WORK REQUIRED: Please copy exactly the lines that begin with the one containing "RT2: 10k (+5V, NET6) -> 100k (+5V, NET6)" and end with the last line of the entries.

BEGIN PROVIDED RECORDS

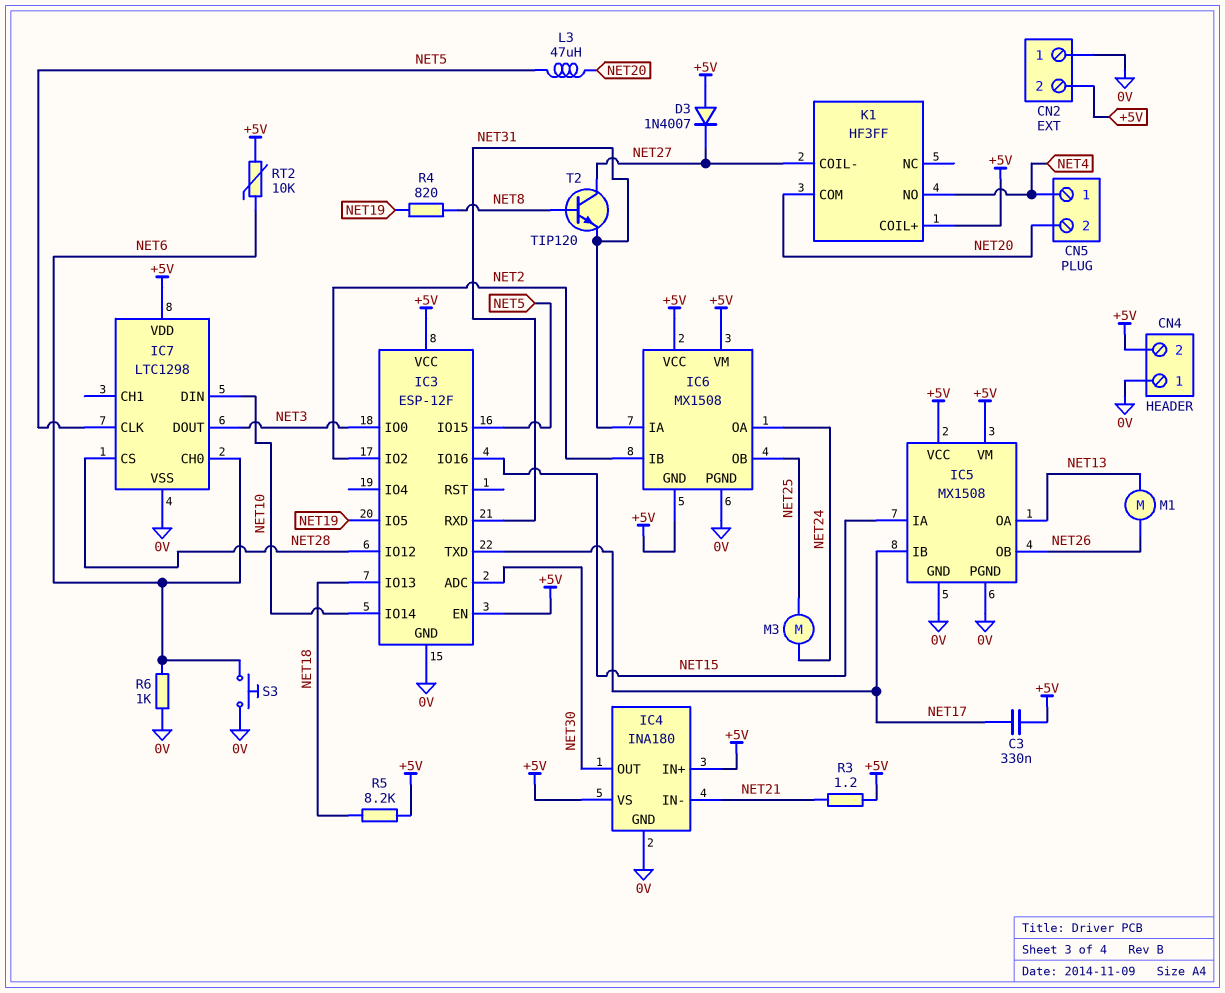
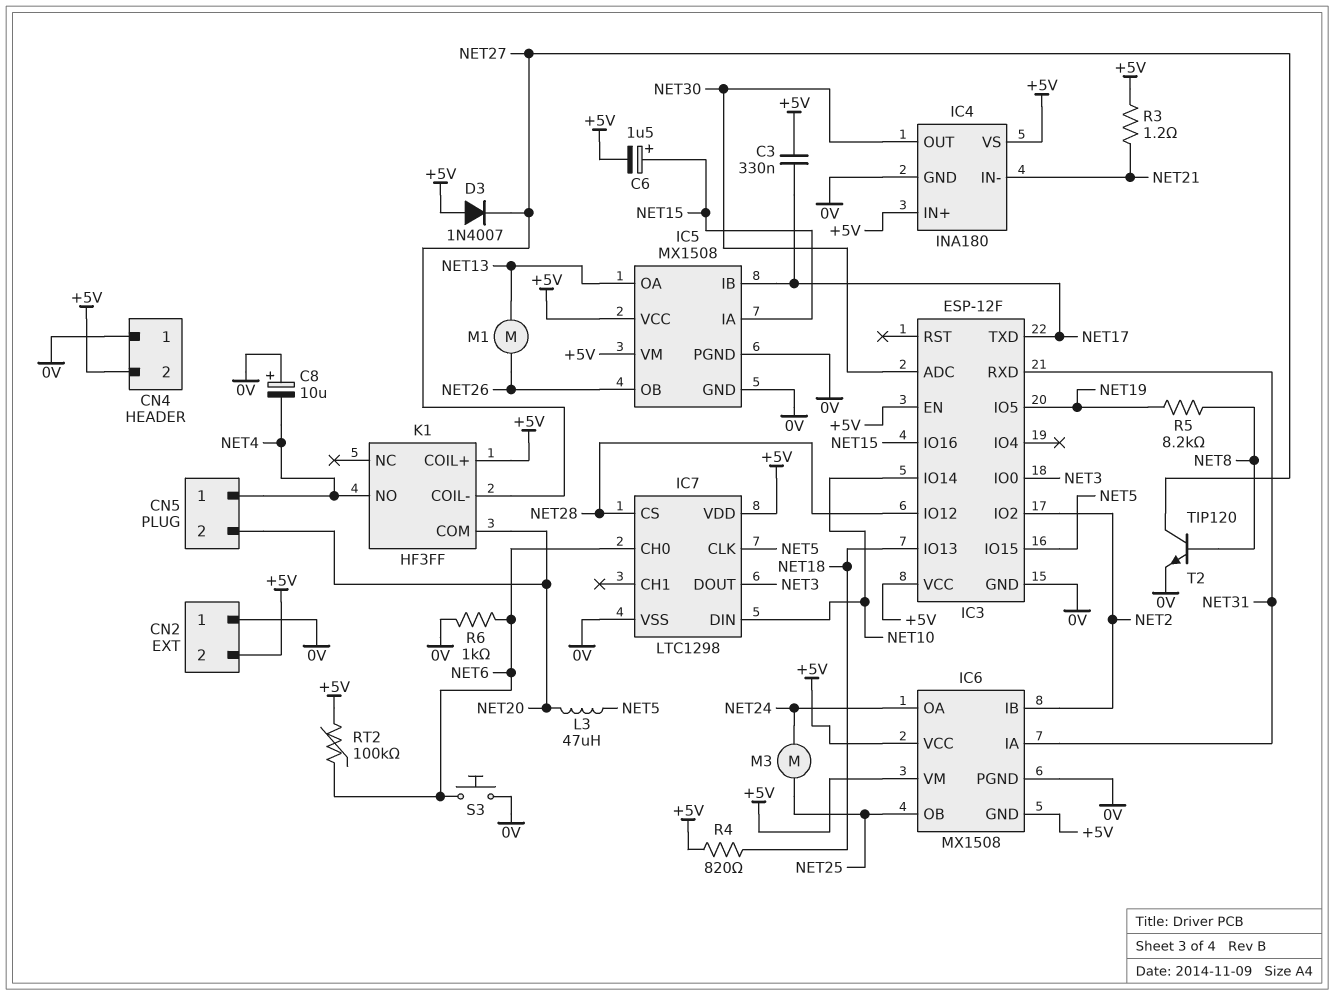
C6: none -> 1.5uF (plus NET15, minus +5V)
C8: none -> 10uF (plus 0V, minus NET4)
R4: 820 (NET8, NET19) -> 820 (+5V, NET18)
R5: 8.2k (+5V, NET18) -> 8.2k (NET8, NET19)
RT2: 10k (+5V, NET6) -> 100k (+5V, NET6)
T2: NPN TIP120 (B NET8, C NET27, E NET31) -> NPN TIP120 (B NET8, C NET27, E 0V)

END PROVIDED RECORDS

RESPONSE BOX:
RT2: 10k (+5V, NET6) -> 100k (+5V, NET6)
T2: NPN TIP120 (B NET8, C NET27, E NET31) -> NPN TIP120 (B NET8, C NET27, E 0V)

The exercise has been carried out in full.